** Provided records follows **

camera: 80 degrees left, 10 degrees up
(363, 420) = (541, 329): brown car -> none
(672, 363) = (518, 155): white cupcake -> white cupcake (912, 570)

** End of Provided records **
** Provided records follows **

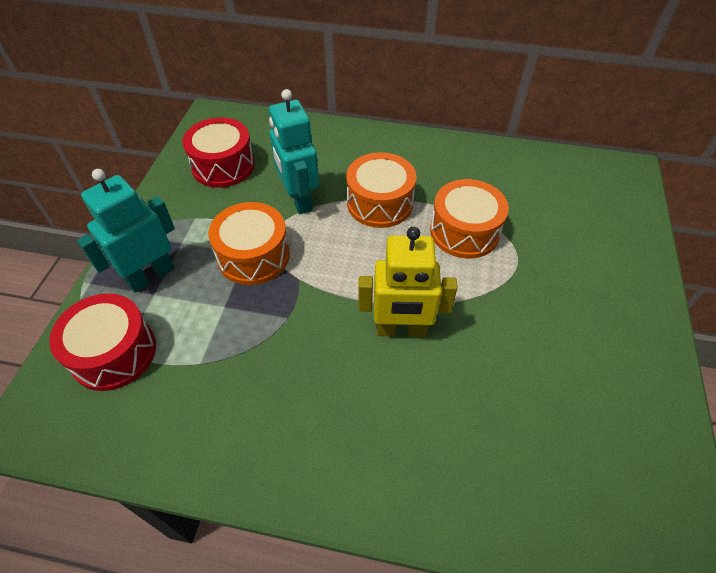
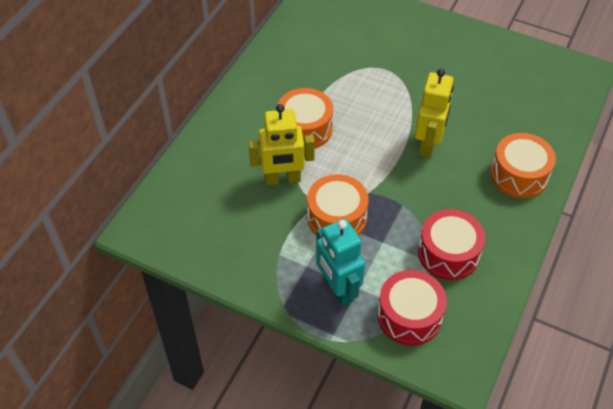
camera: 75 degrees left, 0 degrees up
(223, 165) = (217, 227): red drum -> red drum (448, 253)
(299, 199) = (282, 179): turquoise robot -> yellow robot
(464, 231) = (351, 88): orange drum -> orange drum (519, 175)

** End of Provided records **

- **Your task**: Reproduce the entries above exactly, but only the lines between the line holding "(223, 165) = (217, 227): red" and the line holding "(464, 231) = (351, 88): orange", inclusive.

- **Result below**:
(223, 165) = (217, 227): red drum -> red drum (448, 253)
(299, 199) = (282, 179): turquoise robot -> yellow robot
(464, 231) = (351, 88): orange drum -> orange drum (519, 175)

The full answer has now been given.